TASK INSTRUCTIONS —
Every line of the data below is to be duplicated exactly, pictures excepted.

INFORMATION PROVIDED —
☆ ☆ ☆ ☆ ☆ ☆ ☆
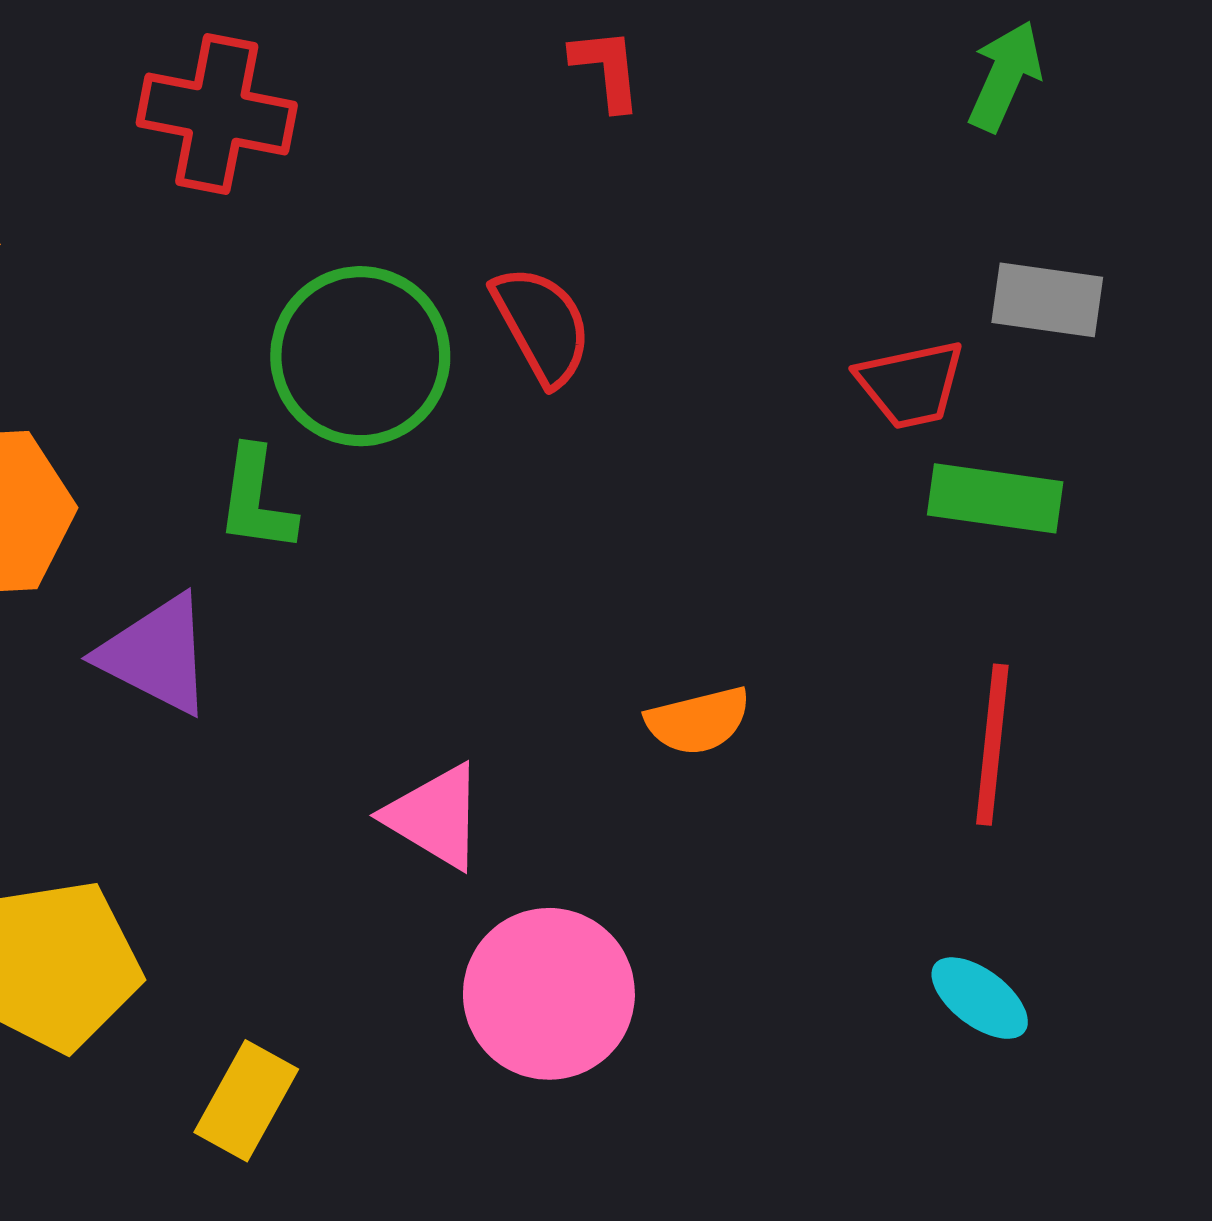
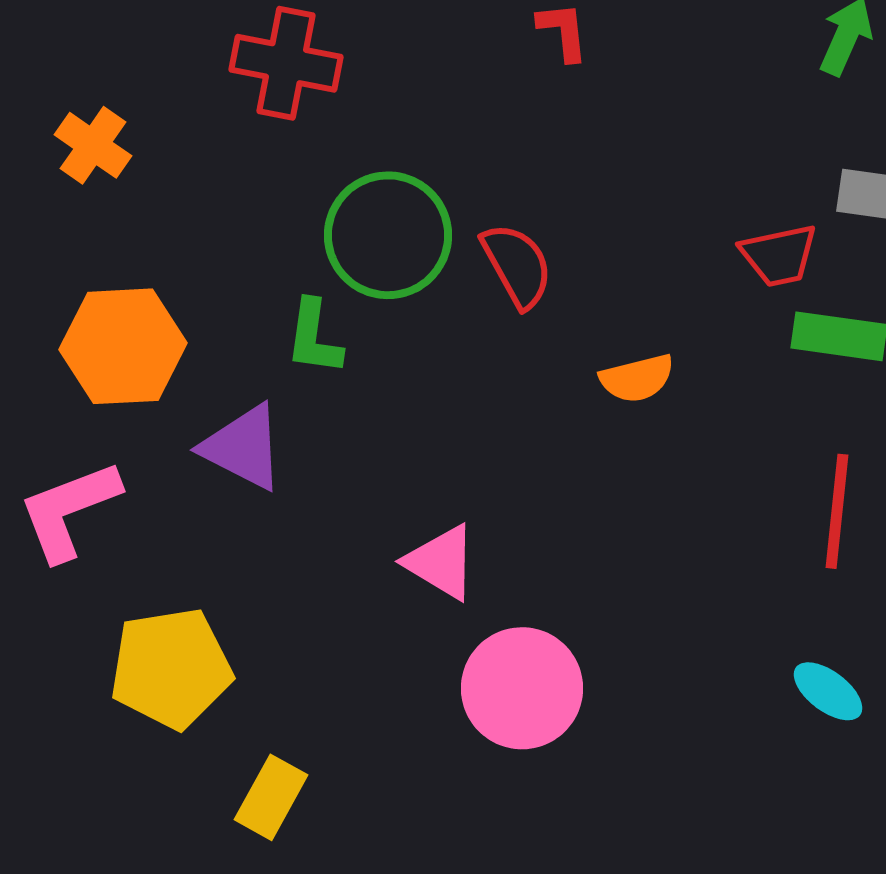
red semicircle: (542, 325) -> (517, 265), moved
orange semicircle: (698, 721) -> (637, 378), moved
yellow rectangle: (246, 1101) -> (271, 797), moved

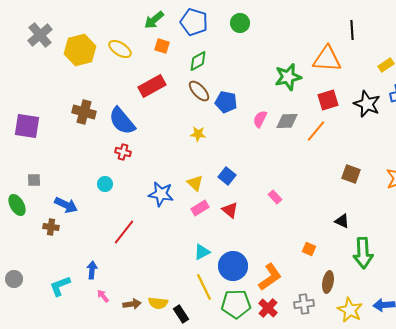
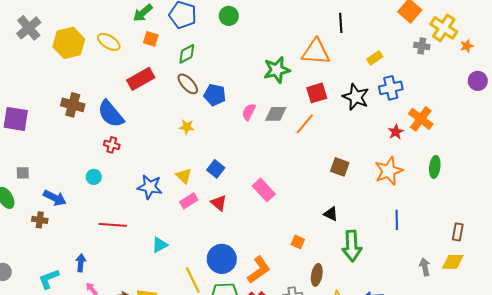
pink rectangle: (275, 197) -> (264, 190), size x1.6
red line: (124, 232) -> (113, 225), turned 56
cyan triangle: (202, 252) -> (160, 245), moved

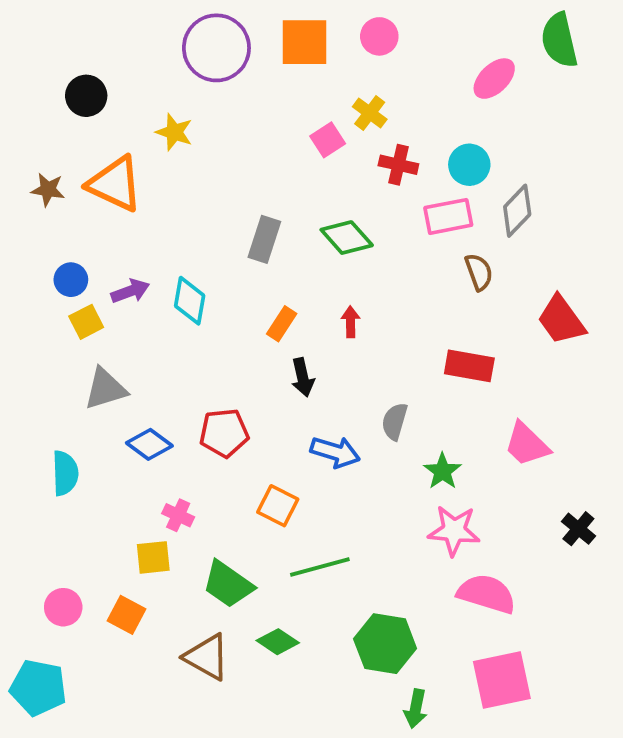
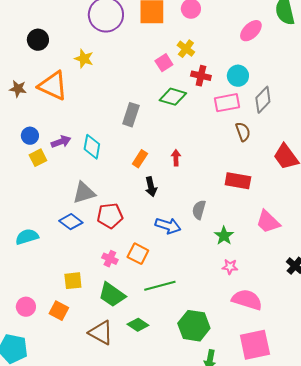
green diamond: (347, 238) -> (173, 97), moved, turned -32
gray triangle: (105, 389) -> (84, 193), moved
cyan semicircle: (65, 473) -> (27, 237), turned -105
pink cross: (178, 515) -> (110, 259), moved
pink star: (454, 531) -> (230, 267), size x0.6

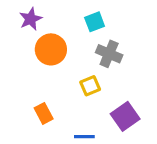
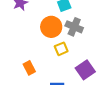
orange circle: (51, 49) -> (51, 27), moved

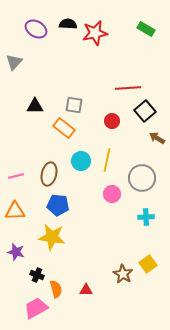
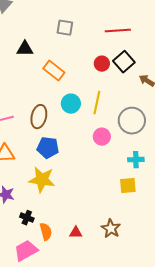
gray square: (74, 105) -> (65, 28), moved
black square: (145, 111) -> (124, 62), moved
yellow square: (148, 264) -> (128, 186), moved, turned 30
brown star: (123, 274) -> (111, 229), moved

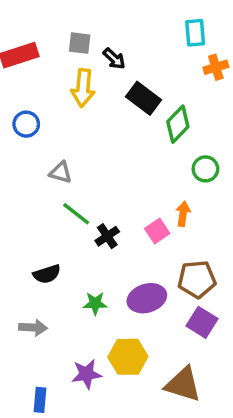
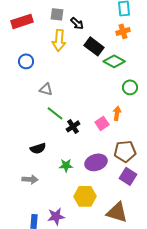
orange cross: (216, 67) -> (123, 31), moved
green diamond: (178, 124) -> (114, 61), turned 75
purple star: (87, 374) -> (56, 216), moved

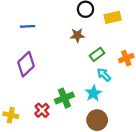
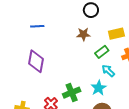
yellow rectangle: (113, 17) -> (116, 34), moved
purple diamond: (26, 64) -> (36, 61), turned -35

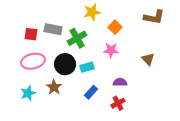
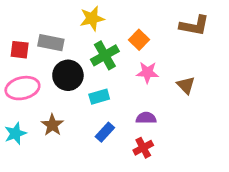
yellow star: (92, 12) -> (92, 18), moved
green cross: (77, 38) -> (105, 55), moved
pink star: (111, 50) -> (147, 72), moved
black circle: (65, 64) -> (68, 75), moved

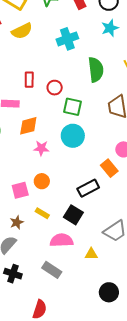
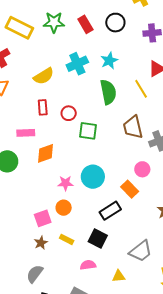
cyan star: (110, 28) -> (109, 61), moved
yellow semicircle: (22, 31) -> (44, 76), moved
cyan circle: (73, 136) -> (93, 177), moved
pink star: (41, 148) -> (65, 183), moved
brown star: (17, 222) -> (41, 243), moved
pink semicircle: (62, 240) -> (88, 265), size x0.7

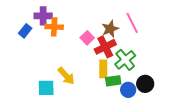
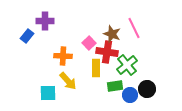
orange cross: (54, 27) -> (63, 56), moved
brown star: (110, 29) -> (112, 34), turned -30
red cross: (105, 47) -> (107, 52), turned 35
yellow rectangle: (103, 69) -> (96, 68), moved

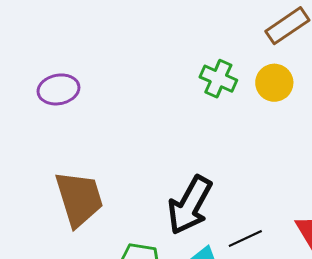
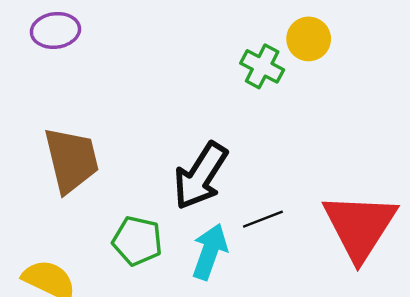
green cross: (218, 79) -> (262, 66), moved

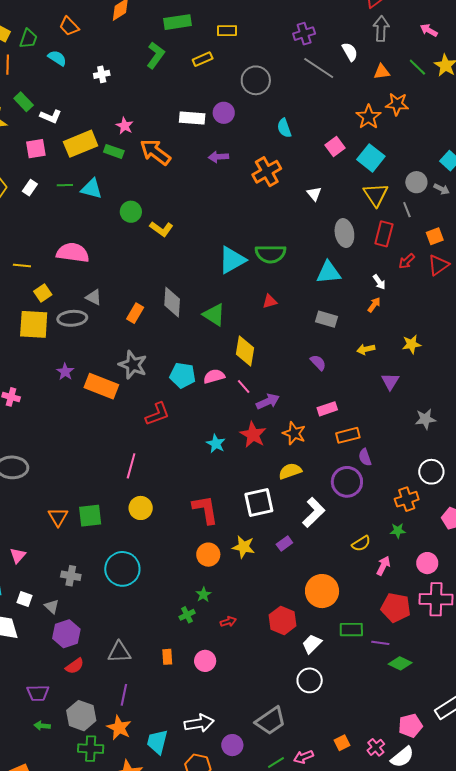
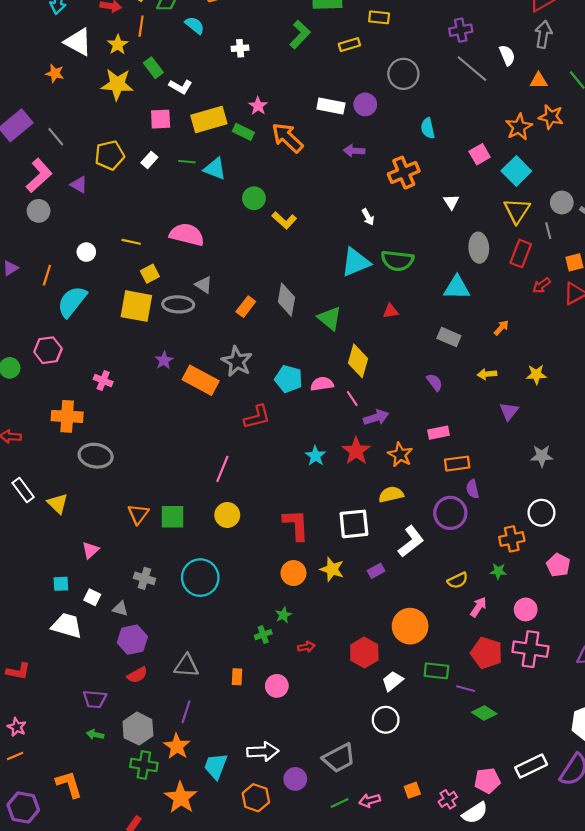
white arrow: (379, 282) -> (368, 217), moved
gray triangle: (52, 606) -> (120, 609), turned -35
☆ ☆ ☆ ☆ ☆ ☆ ☆
RESPONSE TO THE EXERCISE —
red semicircle: (542, 325) -> (517, 265), moved
orange semicircle: (698, 721) -> (637, 378), moved
yellow rectangle: (246, 1101) -> (271, 797), moved

pink rectangle: (275, 197) -> (264, 190), size x1.6
red line: (124, 232) -> (113, 225), turned 56
cyan triangle: (202, 252) -> (160, 245), moved

green diamond: (347, 238) -> (173, 97), moved, turned -32
gray triangle: (105, 389) -> (84, 193), moved
cyan semicircle: (65, 473) -> (27, 237), turned -105
pink cross: (178, 515) -> (110, 259), moved
pink star: (454, 531) -> (230, 267), size x0.6

orange circle: (51, 49) -> (51, 27), moved

gray square: (74, 105) -> (65, 28), moved
black square: (145, 111) -> (124, 62), moved
yellow square: (148, 264) -> (128, 186), moved, turned 30
brown star: (123, 274) -> (111, 229), moved

orange cross: (216, 67) -> (123, 31), moved
green diamond: (178, 124) -> (114, 61), turned 75
purple star: (87, 374) -> (56, 216), moved

yellow rectangle: (113, 17) -> (116, 34), moved
purple diamond: (26, 64) -> (36, 61), turned -35

yellow star: (92, 12) -> (92, 18), moved
green cross: (77, 38) -> (105, 55), moved
pink star: (111, 50) -> (147, 72), moved
black circle: (65, 64) -> (68, 75), moved

cyan star: (110, 28) -> (109, 61), moved
yellow semicircle: (22, 31) -> (44, 76), moved
cyan circle: (73, 136) -> (93, 177), moved
pink star: (41, 148) -> (65, 183), moved
brown star: (17, 222) -> (41, 243), moved
pink semicircle: (62, 240) -> (88, 265), size x0.7

orange cross: (54, 27) -> (63, 56), moved
brown star: (110, 29) -> (112, 34), turned -30
red cross: (105, 47) -> (107, 52), turned 35
yellow rectangle: (103, 69) -> (96, 68), moved

green cross: (218, 79) -> (262, 66), moved

white arrow: (379, 282) -> (368, 217), moved
gray triangle: (52, 606) -> (120, 609), turned -35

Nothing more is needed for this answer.